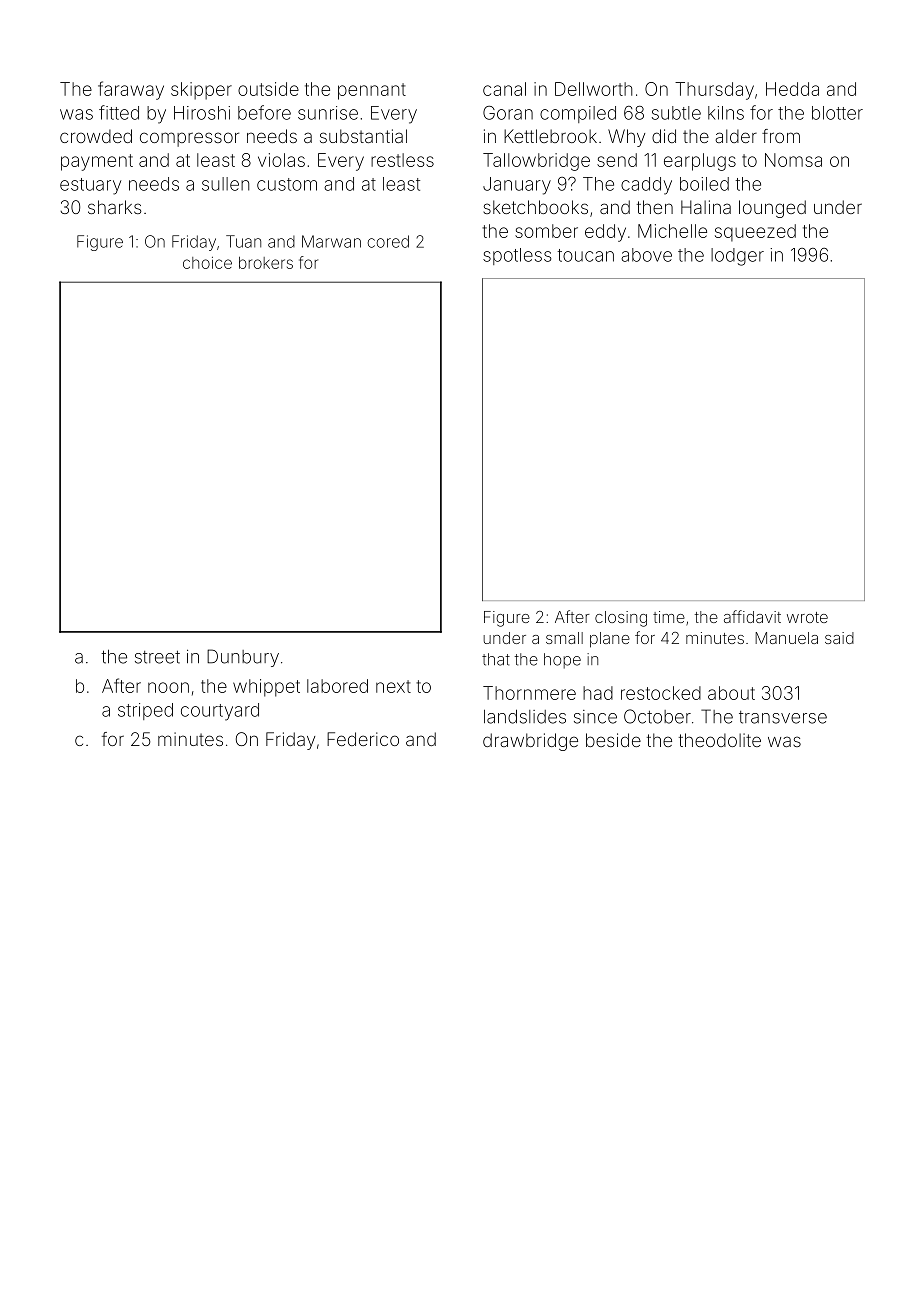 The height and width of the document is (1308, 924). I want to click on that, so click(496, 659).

* * *

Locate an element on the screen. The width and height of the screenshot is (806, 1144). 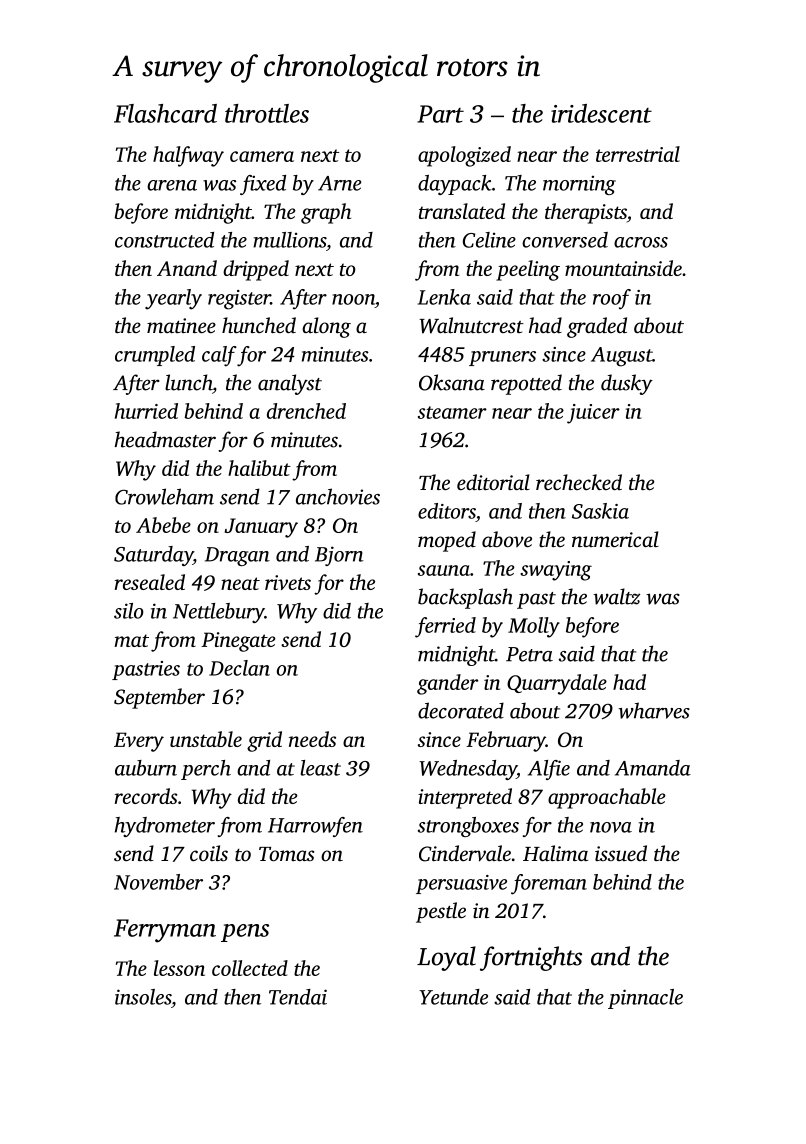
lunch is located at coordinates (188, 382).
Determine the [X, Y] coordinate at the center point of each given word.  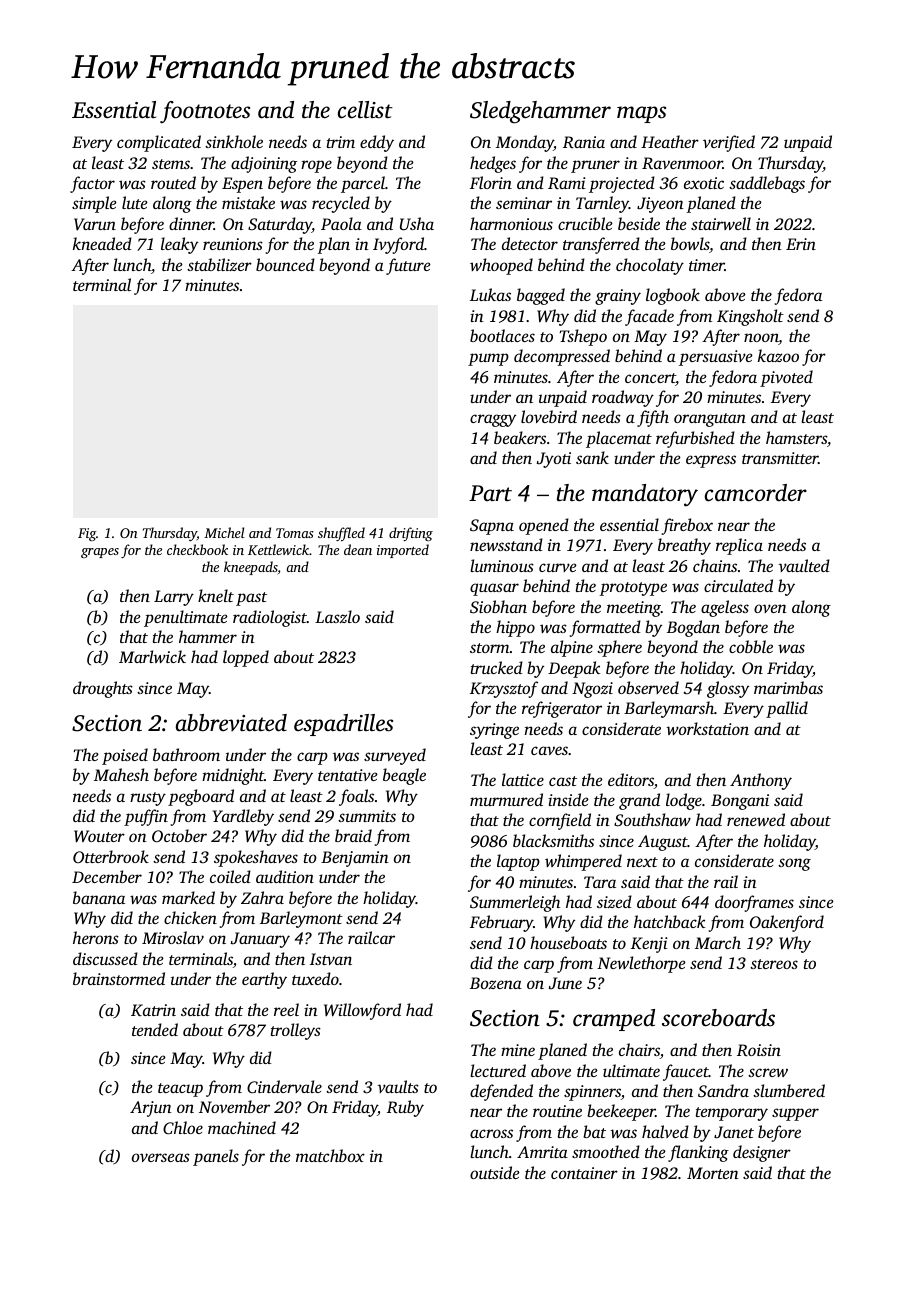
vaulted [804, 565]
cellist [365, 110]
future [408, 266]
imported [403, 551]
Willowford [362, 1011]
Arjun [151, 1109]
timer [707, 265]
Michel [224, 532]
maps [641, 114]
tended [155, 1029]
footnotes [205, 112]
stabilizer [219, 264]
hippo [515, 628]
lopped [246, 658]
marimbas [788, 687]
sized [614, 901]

* * *

## Requirements
Copy the lines of the data above word for word, starting at the line that contains "tended [155, 1029]" and ending at the line that contains "sized [614, 901]", with both of those lines included.

## Expected answer
tended [155, 1029]
footnotes [205, 112]
stabilizer [219, 264]
hippo [515, 628]
lopped [246, 658]
marimbas [788, 687]
sized [614, 901]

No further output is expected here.